SUPPLIED INFORMATION section start
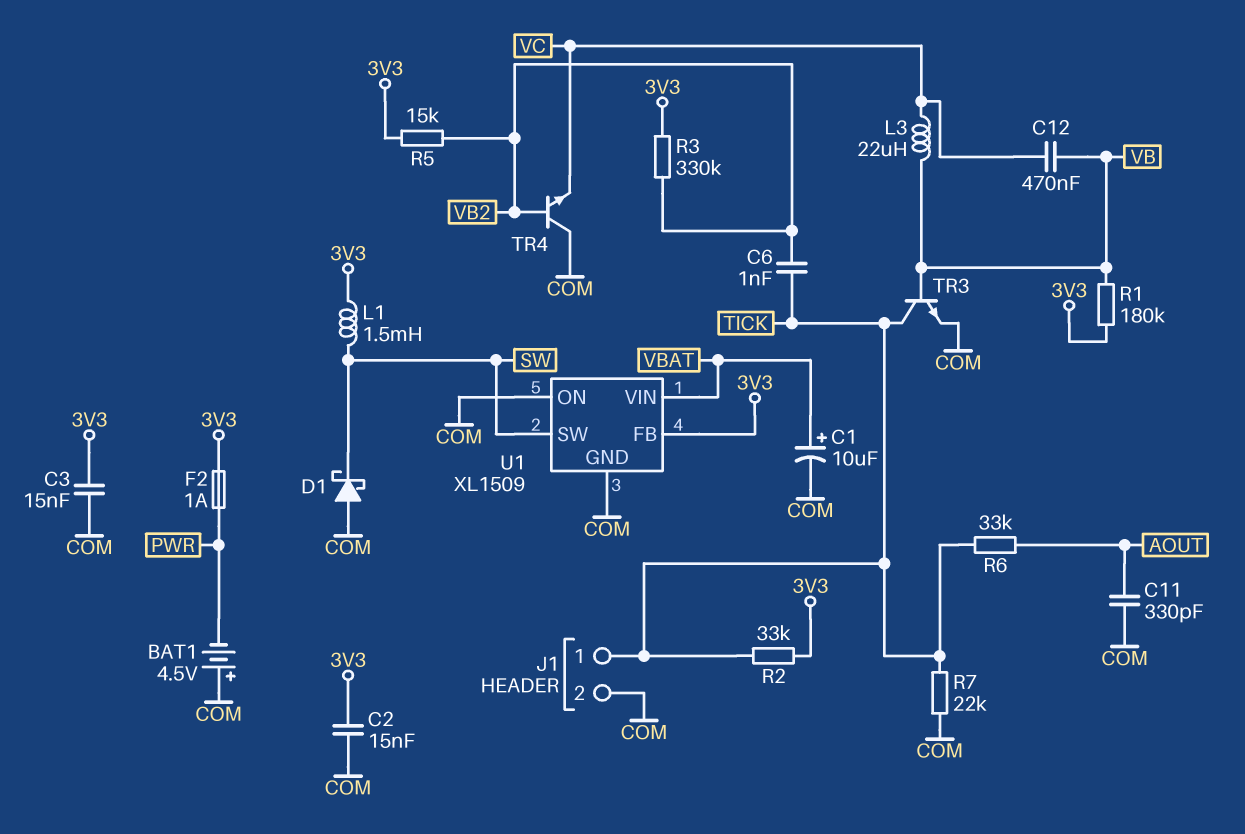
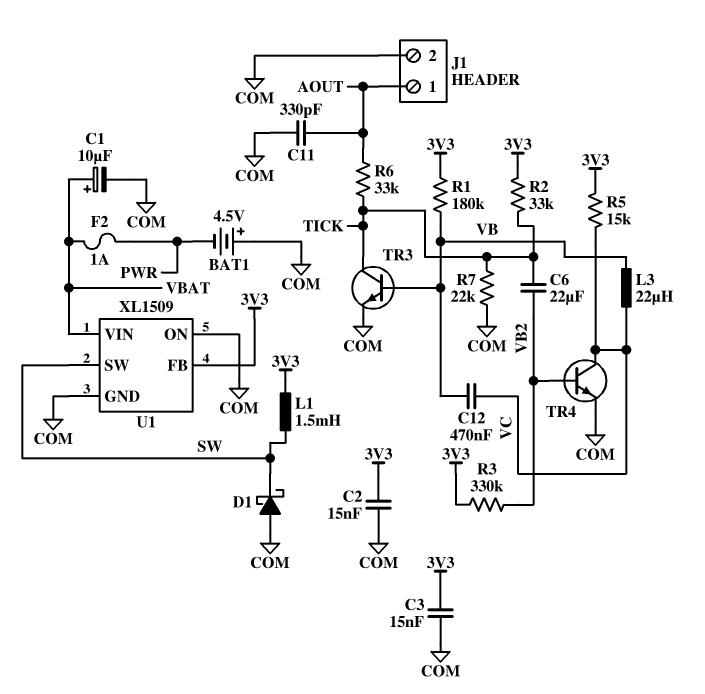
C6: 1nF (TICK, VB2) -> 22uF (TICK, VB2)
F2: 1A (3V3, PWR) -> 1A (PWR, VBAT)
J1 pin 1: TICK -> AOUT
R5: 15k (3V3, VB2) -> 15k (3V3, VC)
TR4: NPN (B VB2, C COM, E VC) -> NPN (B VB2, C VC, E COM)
SUPPLIED INFORMATION section end
◆ ABOUT THIS EXERCISE: After removing the pictures, repeat the remaining records exactly.

◆ RESULT FOR THIS EXERCISE:
C6: 1nF (TICK, VB2) -> 22uF (TICK, VB2)
F2: 1A (3V3, PWR) -> 1A (PWR, VBAT)
J1 pin 1: TICK -> AOUT
R5: 15k (3V3, VB2) -> 15k (3V3, VC)
TR4: NPN (B VB2, C COM, E VC) -> NPN (B VB2, C VC, E COM)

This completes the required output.